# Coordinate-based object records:

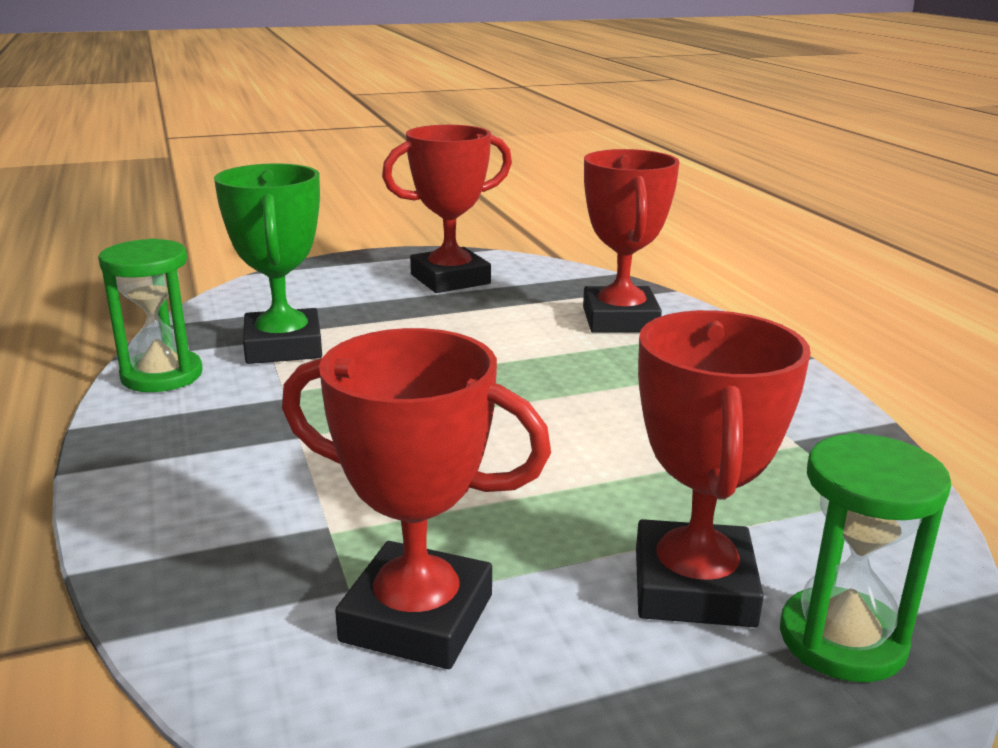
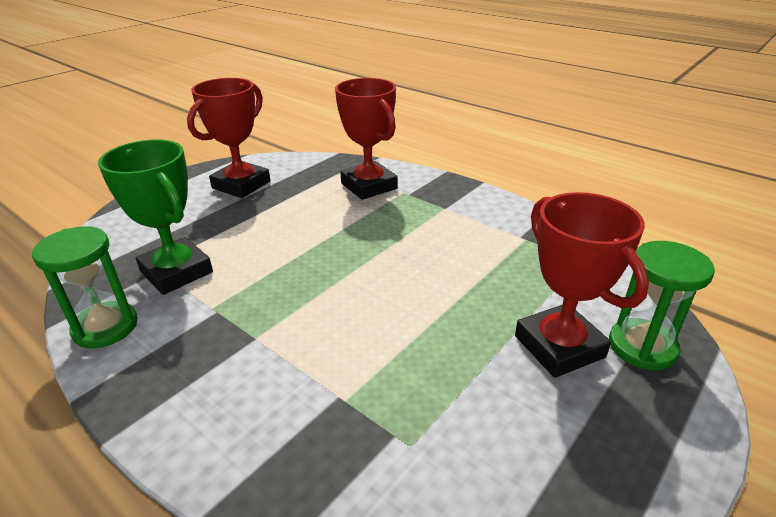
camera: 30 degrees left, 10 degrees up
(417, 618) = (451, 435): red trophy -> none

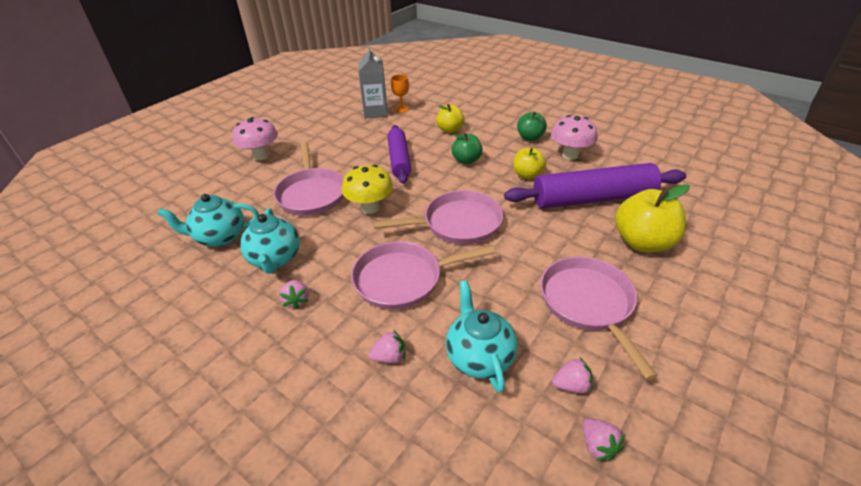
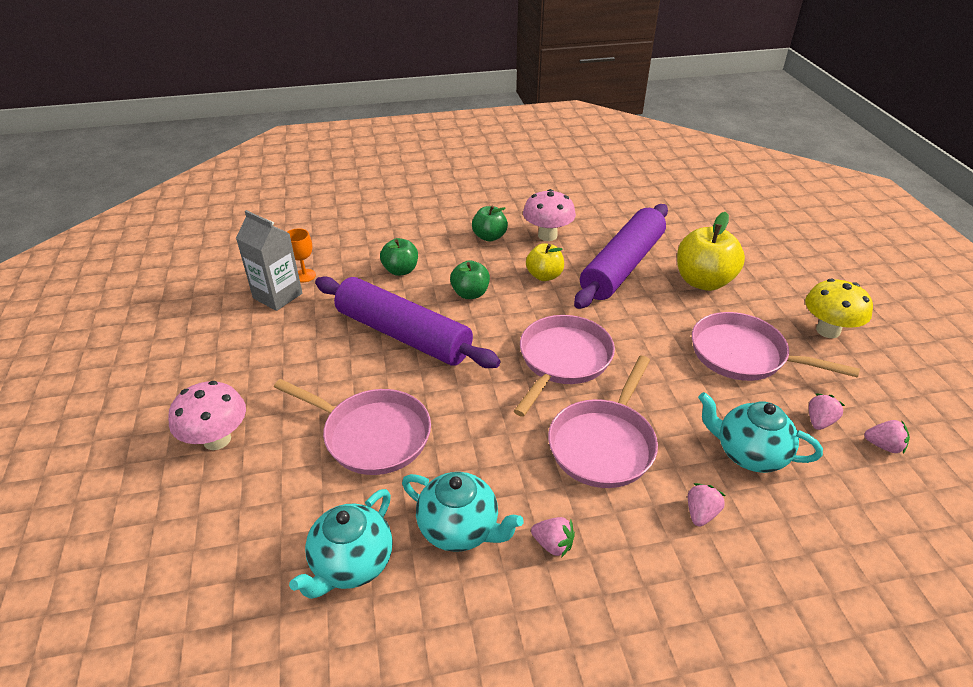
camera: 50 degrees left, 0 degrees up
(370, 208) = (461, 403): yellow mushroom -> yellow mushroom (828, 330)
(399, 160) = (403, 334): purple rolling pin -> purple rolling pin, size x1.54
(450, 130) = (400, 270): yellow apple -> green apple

# Exercise:
Report only how many lines in the records contain the word "degrees".

# Output of the task:
2